**Exercise details:** Only a slice of the listing below is wanted. Retype the lines from the one containing "BAT1: 6V (plus" through the one containing "R10: 39k (N_19, N_22) -> 10k (N_19, N_22)", exactly, both ends included.

**Record extracts:**

────────

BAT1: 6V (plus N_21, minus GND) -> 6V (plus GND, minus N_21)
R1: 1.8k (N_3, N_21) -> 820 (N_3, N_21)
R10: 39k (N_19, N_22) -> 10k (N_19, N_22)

────────

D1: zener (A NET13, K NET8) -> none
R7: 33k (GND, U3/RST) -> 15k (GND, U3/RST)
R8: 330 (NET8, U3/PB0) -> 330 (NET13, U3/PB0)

────────

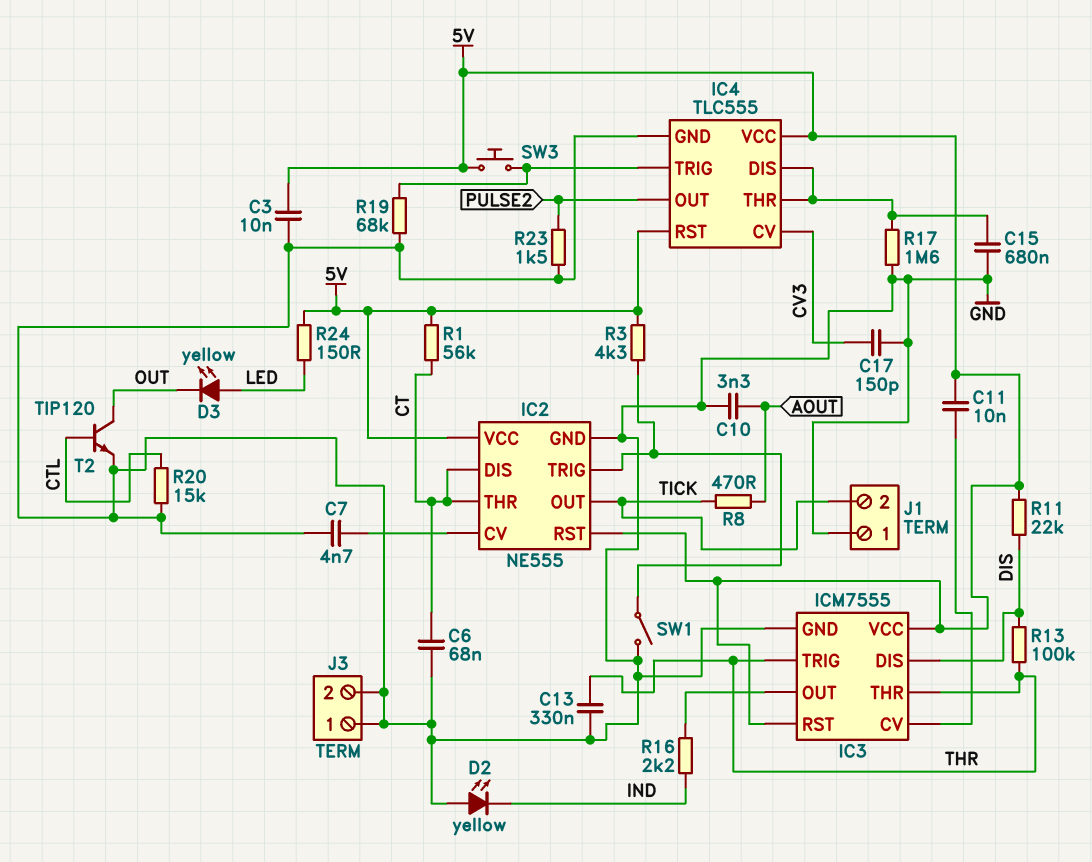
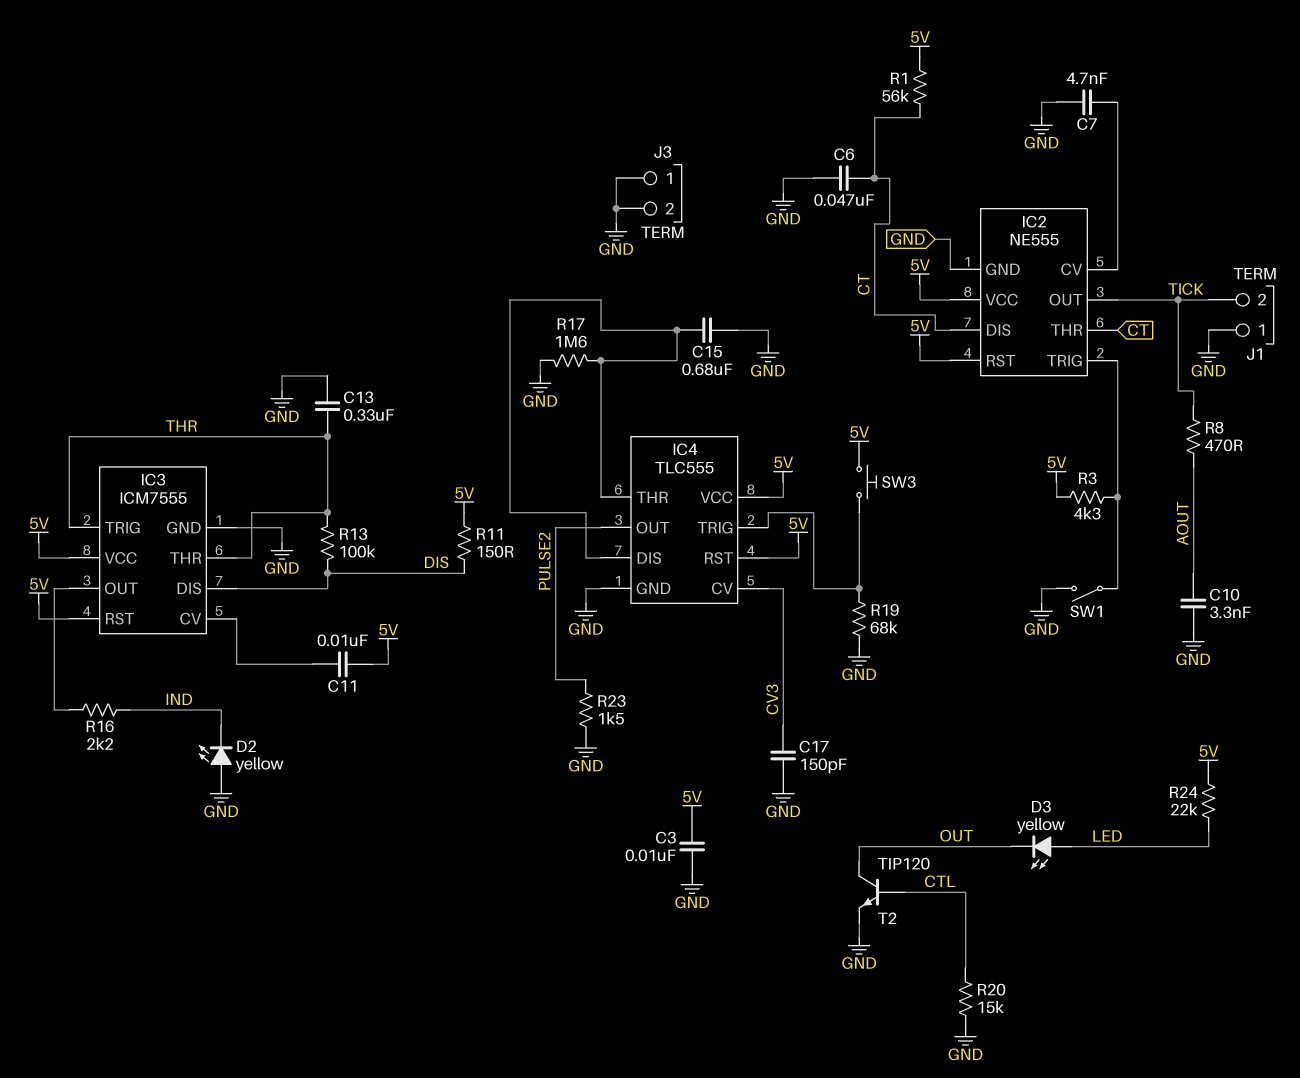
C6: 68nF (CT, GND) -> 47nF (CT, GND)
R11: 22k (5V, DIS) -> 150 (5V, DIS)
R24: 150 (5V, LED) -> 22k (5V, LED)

────────

**Written reply:**
BAT1: 6V (plus N_21, minus GND) -> 6V (plus GND, minus N_21)
R1: 1.8k (N_3, N_21) -> 820 (N_3, N_21)
R10: 39k (N_19, N_22) -> 10k (N_19, N_22)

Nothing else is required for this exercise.